Lines containing the word "turquoise" are the ones to copy from the records below.

• • • • •

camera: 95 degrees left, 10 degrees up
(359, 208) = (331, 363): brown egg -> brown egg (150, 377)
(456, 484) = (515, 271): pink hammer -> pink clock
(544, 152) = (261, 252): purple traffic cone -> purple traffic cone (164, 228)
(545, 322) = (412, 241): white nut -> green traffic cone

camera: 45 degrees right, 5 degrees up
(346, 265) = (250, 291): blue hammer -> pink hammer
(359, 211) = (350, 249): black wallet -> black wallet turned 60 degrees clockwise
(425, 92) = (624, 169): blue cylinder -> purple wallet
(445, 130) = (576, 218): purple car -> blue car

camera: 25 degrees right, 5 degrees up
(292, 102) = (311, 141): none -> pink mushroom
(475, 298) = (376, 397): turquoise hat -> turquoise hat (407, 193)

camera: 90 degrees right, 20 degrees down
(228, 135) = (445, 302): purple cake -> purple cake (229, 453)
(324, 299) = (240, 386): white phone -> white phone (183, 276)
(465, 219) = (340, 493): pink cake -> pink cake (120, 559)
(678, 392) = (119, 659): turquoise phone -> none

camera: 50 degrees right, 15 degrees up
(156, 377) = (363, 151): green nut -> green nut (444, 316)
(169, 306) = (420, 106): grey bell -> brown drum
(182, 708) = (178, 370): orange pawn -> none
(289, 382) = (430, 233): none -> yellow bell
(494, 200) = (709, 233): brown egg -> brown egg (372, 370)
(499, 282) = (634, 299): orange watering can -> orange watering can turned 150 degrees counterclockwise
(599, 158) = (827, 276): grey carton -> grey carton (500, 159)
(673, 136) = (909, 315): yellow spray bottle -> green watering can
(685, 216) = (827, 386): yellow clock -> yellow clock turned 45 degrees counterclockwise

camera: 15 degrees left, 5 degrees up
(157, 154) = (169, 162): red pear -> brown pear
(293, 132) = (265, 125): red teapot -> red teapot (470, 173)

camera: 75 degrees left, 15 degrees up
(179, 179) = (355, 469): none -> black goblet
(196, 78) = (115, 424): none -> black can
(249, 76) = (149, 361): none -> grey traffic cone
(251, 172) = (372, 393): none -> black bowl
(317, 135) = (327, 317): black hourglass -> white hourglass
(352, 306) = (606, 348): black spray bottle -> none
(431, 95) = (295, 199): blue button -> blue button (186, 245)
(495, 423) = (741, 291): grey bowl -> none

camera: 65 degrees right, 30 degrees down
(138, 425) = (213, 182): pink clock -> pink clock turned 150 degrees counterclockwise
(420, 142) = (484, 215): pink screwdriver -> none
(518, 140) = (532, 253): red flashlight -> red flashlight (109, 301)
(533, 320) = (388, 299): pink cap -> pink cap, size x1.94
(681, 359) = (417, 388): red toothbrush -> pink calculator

• • • • •

Result of this exercise
(475, 298) = (376, 397): turquoise hat -> turquoise hat (407, 193)
(678, 392) = (119, 659): turquoise phone -> none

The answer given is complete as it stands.